▶ [What you are asked to do]
Copy out the lines of the records below from the line containing "pixels, height=1308 pixels." up to and including the line containing "Kettlewick [105, 146]". Leave out every other line.

==== Data for this task

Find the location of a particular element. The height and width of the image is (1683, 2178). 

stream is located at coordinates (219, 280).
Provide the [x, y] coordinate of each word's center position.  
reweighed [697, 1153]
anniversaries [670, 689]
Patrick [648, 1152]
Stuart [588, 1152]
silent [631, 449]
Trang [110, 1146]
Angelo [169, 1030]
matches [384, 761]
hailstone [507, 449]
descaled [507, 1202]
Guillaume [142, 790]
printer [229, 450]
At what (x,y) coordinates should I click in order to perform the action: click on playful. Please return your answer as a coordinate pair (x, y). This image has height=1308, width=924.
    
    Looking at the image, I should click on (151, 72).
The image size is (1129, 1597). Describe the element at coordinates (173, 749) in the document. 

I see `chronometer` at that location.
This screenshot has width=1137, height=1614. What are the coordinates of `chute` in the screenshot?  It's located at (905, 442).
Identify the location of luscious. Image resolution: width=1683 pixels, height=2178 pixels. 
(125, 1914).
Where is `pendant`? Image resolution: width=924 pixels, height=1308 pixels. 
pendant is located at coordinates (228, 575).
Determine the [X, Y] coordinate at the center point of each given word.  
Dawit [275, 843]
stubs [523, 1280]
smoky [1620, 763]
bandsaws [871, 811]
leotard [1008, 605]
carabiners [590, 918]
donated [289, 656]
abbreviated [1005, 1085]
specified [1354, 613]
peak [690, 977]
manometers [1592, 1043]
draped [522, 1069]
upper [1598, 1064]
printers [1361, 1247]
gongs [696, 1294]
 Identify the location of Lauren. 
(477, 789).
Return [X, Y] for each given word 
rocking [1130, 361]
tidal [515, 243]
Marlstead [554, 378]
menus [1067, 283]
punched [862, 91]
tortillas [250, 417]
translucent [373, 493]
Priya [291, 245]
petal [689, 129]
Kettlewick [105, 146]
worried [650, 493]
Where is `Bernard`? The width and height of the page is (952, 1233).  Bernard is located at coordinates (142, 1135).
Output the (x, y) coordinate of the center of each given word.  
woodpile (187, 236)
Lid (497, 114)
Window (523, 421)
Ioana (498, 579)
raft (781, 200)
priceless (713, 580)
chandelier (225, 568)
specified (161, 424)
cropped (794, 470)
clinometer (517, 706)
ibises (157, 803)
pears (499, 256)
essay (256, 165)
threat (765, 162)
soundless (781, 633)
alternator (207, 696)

========

▶ [The answer]
Where is `pendant`? Image resolution: width=924 pixels, height=1308 pixels. 
pendant is located at coordinates (228, 575).
Determine the [X, Y] coordinate at the center point of each given word.  
Dawit [275, 843]
stubs [523, 1280]
smoky [1620, 763]
bandsaws [871, 811]
leotard [1008, 605]
carabiners [590, 918]
donated [289, 656]
abbreviated [1005, 1085]
specified [1354, 613]
peak [690, 977]
manometers [1592, 1043]
draped [522, 1069]
upper [1598, 1064]
printers [1361, 1247]
gongs [696, 1294]
 Identify the location of Lauren. 
(477, 789).
Return [X, Y] for each given word 
rocking [1130, 361]
tidal [515, 243]
Marlstead [554, 378]
menus [1067, 283]
punched [862, 91]
tortillas [250, 417]
translucent [373, 493]
Priya [291, 245]
petal [689, 129]
Kettlewick [105, 146]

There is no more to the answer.